INSTRUCTION:
What you return must match the records character for character.

Items from a dataset
⁂
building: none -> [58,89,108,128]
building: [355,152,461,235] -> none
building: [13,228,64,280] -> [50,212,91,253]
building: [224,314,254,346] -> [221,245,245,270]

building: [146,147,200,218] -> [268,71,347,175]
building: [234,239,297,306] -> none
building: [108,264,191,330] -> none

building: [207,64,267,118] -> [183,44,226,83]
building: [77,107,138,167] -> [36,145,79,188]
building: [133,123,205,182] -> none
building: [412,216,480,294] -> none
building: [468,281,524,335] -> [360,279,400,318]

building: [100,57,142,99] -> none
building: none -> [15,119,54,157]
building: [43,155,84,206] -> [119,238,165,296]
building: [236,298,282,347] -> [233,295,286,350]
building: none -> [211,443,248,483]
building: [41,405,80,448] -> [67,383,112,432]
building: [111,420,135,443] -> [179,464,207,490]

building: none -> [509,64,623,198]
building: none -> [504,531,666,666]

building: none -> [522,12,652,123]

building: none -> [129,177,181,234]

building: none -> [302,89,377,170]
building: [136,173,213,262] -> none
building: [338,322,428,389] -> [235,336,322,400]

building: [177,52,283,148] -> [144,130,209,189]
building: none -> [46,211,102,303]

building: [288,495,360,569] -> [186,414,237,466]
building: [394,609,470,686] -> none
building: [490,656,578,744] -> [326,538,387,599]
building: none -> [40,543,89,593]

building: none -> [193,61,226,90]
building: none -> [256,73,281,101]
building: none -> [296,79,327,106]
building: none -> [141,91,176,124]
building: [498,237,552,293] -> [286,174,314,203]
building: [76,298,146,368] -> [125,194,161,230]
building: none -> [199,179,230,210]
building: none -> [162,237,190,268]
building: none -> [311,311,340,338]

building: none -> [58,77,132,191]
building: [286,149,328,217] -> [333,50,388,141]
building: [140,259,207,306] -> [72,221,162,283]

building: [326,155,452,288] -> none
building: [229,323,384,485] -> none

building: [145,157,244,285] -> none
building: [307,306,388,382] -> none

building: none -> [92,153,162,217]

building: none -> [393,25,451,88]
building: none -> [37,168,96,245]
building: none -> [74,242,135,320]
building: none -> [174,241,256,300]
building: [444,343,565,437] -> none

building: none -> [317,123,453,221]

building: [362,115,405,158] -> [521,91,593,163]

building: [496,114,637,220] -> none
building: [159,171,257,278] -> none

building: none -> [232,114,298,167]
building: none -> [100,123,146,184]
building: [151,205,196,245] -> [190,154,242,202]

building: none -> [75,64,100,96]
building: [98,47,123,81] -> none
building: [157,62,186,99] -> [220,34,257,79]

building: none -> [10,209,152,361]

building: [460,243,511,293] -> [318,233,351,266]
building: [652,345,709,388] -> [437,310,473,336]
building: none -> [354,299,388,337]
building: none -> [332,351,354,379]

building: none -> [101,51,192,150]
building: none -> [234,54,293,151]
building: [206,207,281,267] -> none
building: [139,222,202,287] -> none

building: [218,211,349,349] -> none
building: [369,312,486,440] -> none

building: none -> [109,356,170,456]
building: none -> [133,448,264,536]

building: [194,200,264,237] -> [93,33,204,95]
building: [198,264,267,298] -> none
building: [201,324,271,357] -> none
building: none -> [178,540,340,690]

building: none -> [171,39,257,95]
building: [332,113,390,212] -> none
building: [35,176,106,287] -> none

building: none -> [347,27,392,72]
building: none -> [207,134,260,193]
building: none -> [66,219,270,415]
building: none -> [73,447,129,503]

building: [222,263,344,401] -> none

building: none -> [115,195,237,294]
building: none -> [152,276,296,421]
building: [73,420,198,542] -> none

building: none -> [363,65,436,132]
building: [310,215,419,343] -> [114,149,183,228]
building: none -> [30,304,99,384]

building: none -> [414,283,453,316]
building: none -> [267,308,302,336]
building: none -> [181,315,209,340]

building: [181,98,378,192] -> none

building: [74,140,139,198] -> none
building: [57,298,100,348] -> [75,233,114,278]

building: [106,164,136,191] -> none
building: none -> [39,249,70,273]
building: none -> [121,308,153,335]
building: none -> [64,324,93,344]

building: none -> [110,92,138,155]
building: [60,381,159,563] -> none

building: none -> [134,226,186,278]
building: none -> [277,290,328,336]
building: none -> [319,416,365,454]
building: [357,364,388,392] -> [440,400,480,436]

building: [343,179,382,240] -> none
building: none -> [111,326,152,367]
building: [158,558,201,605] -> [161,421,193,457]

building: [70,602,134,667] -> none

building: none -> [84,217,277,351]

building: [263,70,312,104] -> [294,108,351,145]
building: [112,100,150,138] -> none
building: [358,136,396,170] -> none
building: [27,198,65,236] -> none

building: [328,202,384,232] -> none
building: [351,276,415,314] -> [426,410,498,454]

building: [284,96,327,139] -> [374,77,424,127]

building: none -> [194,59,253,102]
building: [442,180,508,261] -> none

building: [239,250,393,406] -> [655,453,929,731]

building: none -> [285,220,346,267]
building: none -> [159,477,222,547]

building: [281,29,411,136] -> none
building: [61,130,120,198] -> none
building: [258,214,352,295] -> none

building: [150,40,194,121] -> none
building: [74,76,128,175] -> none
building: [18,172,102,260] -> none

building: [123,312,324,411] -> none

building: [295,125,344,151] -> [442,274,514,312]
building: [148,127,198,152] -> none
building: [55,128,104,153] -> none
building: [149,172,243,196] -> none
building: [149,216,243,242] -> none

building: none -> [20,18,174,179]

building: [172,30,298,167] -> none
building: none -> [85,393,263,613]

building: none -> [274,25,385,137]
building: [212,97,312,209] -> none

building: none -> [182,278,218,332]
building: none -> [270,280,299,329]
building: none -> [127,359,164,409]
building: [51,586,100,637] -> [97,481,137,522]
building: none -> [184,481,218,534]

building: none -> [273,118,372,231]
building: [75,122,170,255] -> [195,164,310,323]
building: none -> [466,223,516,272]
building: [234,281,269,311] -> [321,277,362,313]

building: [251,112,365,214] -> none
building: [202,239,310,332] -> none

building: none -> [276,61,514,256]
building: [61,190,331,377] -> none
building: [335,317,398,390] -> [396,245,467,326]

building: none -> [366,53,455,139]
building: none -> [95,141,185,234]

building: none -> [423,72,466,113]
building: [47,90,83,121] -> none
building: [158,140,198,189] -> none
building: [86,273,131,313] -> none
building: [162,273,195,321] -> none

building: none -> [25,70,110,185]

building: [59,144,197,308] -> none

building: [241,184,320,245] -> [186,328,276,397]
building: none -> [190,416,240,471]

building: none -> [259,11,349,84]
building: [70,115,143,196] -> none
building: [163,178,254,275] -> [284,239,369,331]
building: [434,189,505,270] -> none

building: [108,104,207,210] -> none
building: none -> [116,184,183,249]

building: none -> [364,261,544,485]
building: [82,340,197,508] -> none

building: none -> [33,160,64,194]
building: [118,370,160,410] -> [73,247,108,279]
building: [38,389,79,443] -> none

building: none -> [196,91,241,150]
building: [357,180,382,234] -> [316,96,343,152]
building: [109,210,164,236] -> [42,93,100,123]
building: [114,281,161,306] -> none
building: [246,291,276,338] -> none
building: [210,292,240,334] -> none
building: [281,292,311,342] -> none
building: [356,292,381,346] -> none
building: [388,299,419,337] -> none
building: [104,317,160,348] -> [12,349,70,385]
⁂
COMPLETED TASK:
building: none -> [58,89,108,128]
building: [355,152,461,235] -> none
building: [13,228,64,280] -> [50,212,91,253]
building: [224,314,254,346] -> [221,245,245,270]

building: [146,147,200,218] -> [268,71,347,175]
building: [234,239,297,306] -> none
building: [108,264,191,330] -> none

building: [207,64,267,118] -> [183,44,226,83]
building: [77,107,138,167] -> [36,145,79,188]
building: [133,123,205,182] -> none
building: [412,216,480,294] -> none
building: [468,281,524,335] -> [360,279,400,318]

building: [100,57,142,99] -> none
building: none -> [15,119,54,157]
building: [43,155,84,206] -> [119,238,165,296]
building: [236,298,282,347] -> [233,295,286,350]
building: none -> [211,443,248,483]
building: [41,405,80,448] -> [67,383,112,432]
building: [111,420,135,443] -> [179,464,207,490]

building: none -> [509,64,623,198]
building: none -> [504,531,666,666]

building: none -> [522,12,652,123]

building: none -> [129,177,181,234]

building: none -> [302,89,377,170]
building: [136,173,213,262] -> none
building: [338,322,428,389] -> [235,336,322,400]

building: [177,52,283,148] -> [144,130,209,189]
building: none -> [46,211,102,303]

building: [288,495,360,569] -> [186,414,237,466]
building: [394,609,470,686] -> none
building: [490,656,578,744] -> [326,538,387,599]
building: none -> [40,543,89,593]

building: none -> [193,61,226,90]
building: none -> [256,73,281,101]
building: none -> [296,79,327,106]
building: none -> [141,91,176,124]
building: [498,237,552,293] -> [286,174,314,203]
building: [76,298,146,368] -> [125,194,161,230]
building: none -> [199,179,230,210]
building: none -> [162,237,190,268]
building: none -> [311,311,340,338]

building: none -> [58,77,132,191]
building: [286,149,328,217] -> [333,50,388,141]
building: [140,259,207,306] -> [72,221,162,283]

building: [326,155,452,288] -> none
building: [229,323,384,485] -> none

building: [145,157,244,285] -> none
building: [307,306,388,382] -> none

building: none -> [92,153,162,217]

building: none -> [393,25,451,88]
building: none -> [37,168,96,245]
building: none -> [74,242,135,320]
building: none -> [174,241,256,300]
building: [444,343,565,437] -> none

building: none -> [317,123,453,221]

building: [362,115,405,158] -> [521,91,593,163]

building: [496,114,637,220] -> none
building: [159,171,257,278] -> none

building: none -> [232,114,298,167]
building: none -> [100,123,146,184]
building: [151,205,196,245] -> [190,154,242,202]

building: none -> [75,64,100,96]
building: [98,47,123,81] -> none
building: [157,62,186,99] -> [220,34,257,79]

building: none -> [10,209,152,361]

building: [460,243,511,293] -> [318,233,351,266]
building: [652,345,709,388] -> [437,310,473,336]
building: none -> [354,299,388,337]
building: none -> [332,351,354,379]

building: none -> [101,51,192,150]
building: none -> [234,54,293,151]
building: [206,207,281,267] -> none
building: [139,222,202,287] -> none

building: [218,211,349,349] -> none
building: [369,312,486,440] -> none

building: none -> [109,356,170,456]
building: none -> [133,448,264,536]

building: [194,200,264,237] -> [93,33,204,95]
building: [198,264,267,298] -> none
building: [201,324,271,357] -> none
building: none -> [178,540,340,690]

building: none -> [171,39,257,95]
building: [332,113,390,212] -> none
building: [35,176,106,287] -> none

building: none -> [347,27,392,72]
building: none -> [207,134,260,193]
building: none -> [66,219,270,415]
building: none -> [73,447,129,503]

building: [222,263,344,401] -> none

building: none -> [115,195,237,294]
building: none -> [152,276,296,421]
building: [73,420,198,542] -> none

building: none -> [363,65,436,132]
building: [310,215,419,343] -> [114,149,183,228]
building: none -> [30,304,99,384]

building: none -> [414,283,453,316]
building: none -> [267,308,302,336]
building: none -> [181,315,209,340]

building: [181,98,378,192] -> none

building: [74,140,139,198] -> none
building: [57,298,100,348] -> [75,233,114,278]

building: [106,164,136,191] -> none
building: none -> [39,249,70,273]
building: none -> [121,308,153,335]
building: none -> [64,324,93,344]

building: none -> [110,92,138,155]
building: [60,381,159,563] -> none

building: none -> [134,226,186,278]
building: none -> [277,290,328,336]
building: none -> [319,416,365,454]
building: [357,364,388,392] -> [440,400,480,436]

building: [343,179,382,240] -> none
building: none -> [111,326,152,367]
building: [158,558,201,605] -> [161,421,193,457]

building: [70,602,134,667] -> none

building: none -> [84,217,277,351]

building: [263,70,312,104] -> [294,108,351,145]
building: [112,100,150,138] -> none
building: [358,136,396,170] -> none
building: [27,198,65,236] -> none

building: [328,202,384,232] -> none
building: [351,276,415,314] -> [426,410,498,454]

building: [284,96,327,139] -> [374,77,424,127]

building: none -> [194,59,253,102]
building: [442,180,508,261] -> none

building: [239,250,393,406] -> [655,453,929,731]

building: none -> [285,220,346,267]
building: none -> [159,477,222,547]

building: [281,29,411,136] -> none
building: [61,130,120,198] -> none
building: [258,214,352,295] -> none

building: [150,40,194,121] -> none
building: [74,76,128,175] -> none
building: [18,172,102,260] -> none

building: [123,312,324,411] -> none

building: [295,125,344,151] -> [442,274,514,312]
building: [148,127,198,152] -> none
building: [55,128,104,153] -> none
building: [149,172,243,196] -> none
building: [149,216,243,242] -> none

building: none -> [20,18,174,179]

building: [172,30,298,167] -> none
building: none -> [85,393,263,613]

building: none -> [274,25,385,137]
building: [212,97,312,209] -> none

building: none -> [182,278,218,332]
building: none -> [270,280,299,329]
building: none -> [127,359,164,409]
building: [51,586,100,637] -> [97,481,137,522]
building: none -> [184,481,218,534]

building: none -> [273,118,372,231]
building: [75,122,170,255] -> [195,164,310,323]
building: none -> [466,223,516,272]
building: [234,281,269,311] -> [321,277,362,313]

building: [251,112,365,214] -> none
building: [202,239,310,332] -> none

building: none -> [276,61,514,256]
building: [61,190,331,377] -> none
building: [335,317,398,390] -> [396,245,467,326]

building: none -> [366,53,455,139]
building: none -> [95,141,185,234]

building: none -> [423,72,466,113]
building: [47,90,83,121] -> none
building: [158,140,198,189] -> none
building: [86,273,131,313] -> none
building: [162,273,195,321] -> none

building: none -> [25,70,110,185]

building: [59,144,197,308] -> none

building: [241,184,320,245] -> [186,328,276,397]
building: none -> [190,416,240,471]

building: none -> [259,11,349,84]
building: [70,115,143,196] -> none
building: [163,178,254,275] -> [284,239,369,331]
building: [434,189,505,270] -> none

building: [108,104,207,210] -> none
building: none -> [116,184,183,249]

building: none -> [364,261,544,485]
building: [82,340,197,508] -> none

building: none -> [33,160,64,194]
building: [118,370,160,410] -> [73,247,108,279]
building: [38,389,79,443] -> none

building: none -> [196,91,241,150]
building: [357,180,382,234] -> [316,96,343,152]
building: [109,210,164,236] -> [42,93,100,123]
building: [114,281,161,306] -> none
building: [246,291,276,338] -> none
building: [210,292,240,334] -> none
building: [281,292,311,342] -> none
building: [356,292,381,346] -> none
building: [388,299,419,337] -> none
building: [104,317,160,348] -> [12,349,70,385]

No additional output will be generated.